DATA LISTING:
%%
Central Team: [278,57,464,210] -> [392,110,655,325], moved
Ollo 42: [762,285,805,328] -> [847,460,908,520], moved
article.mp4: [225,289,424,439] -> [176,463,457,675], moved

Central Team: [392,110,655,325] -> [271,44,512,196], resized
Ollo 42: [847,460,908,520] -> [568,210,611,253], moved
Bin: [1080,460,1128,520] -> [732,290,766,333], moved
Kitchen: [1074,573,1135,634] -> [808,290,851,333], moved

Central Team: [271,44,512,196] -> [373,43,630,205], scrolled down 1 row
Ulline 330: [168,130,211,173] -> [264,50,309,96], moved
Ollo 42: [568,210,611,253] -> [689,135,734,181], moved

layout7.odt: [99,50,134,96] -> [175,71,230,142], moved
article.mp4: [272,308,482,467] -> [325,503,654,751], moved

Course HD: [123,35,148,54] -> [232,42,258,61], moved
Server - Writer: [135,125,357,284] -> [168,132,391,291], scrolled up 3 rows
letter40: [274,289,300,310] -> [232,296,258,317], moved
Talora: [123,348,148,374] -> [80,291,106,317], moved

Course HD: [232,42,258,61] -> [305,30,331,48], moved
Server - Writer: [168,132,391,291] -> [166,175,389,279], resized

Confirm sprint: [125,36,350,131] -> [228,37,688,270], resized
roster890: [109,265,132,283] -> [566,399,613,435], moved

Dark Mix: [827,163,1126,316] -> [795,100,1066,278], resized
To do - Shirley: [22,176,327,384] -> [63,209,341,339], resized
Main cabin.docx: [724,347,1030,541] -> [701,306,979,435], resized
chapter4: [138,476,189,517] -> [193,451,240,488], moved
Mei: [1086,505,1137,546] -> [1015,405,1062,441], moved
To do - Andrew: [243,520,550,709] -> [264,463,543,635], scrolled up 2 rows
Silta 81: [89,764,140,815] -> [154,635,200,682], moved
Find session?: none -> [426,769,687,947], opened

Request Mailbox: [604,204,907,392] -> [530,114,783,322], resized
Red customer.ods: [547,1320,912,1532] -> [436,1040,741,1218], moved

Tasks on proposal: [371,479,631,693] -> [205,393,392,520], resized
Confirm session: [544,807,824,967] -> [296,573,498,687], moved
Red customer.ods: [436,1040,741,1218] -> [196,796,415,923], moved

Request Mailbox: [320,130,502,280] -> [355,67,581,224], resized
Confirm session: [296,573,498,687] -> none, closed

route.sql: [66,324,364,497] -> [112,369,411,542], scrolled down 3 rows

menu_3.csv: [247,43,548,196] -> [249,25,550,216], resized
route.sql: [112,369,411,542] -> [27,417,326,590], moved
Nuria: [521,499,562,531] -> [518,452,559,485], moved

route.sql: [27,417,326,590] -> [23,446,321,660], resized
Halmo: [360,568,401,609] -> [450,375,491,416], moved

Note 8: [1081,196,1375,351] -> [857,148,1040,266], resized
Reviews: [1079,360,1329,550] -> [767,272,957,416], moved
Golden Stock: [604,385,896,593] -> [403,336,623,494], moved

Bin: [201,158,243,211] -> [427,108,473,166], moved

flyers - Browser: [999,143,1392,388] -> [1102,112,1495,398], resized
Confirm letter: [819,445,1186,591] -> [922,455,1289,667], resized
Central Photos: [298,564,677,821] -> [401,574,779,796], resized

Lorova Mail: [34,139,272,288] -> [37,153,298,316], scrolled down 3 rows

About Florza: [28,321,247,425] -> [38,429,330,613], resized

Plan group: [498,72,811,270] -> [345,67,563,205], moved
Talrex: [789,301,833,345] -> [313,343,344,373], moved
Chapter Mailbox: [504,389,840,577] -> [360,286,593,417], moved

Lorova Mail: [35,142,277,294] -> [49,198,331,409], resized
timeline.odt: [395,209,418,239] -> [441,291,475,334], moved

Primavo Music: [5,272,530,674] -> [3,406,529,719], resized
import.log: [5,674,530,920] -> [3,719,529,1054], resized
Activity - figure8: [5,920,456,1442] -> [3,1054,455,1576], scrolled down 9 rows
%%
TASK GOAL: Every line of the data that includes the word "Central" should be copied.

SOLUTION TO THIS PROBLEM:
Central Team: [278,57,464,210] -> [392,110,655,325], moved
Central Team: [392,110,655,325] -> [271,44,512,196], resized
Central Team: [271,44,512,196] -> [373,43,630,205], scrolled down 1 row
Central Photos: [298,564,677,821] -> [401,574,779,796], resized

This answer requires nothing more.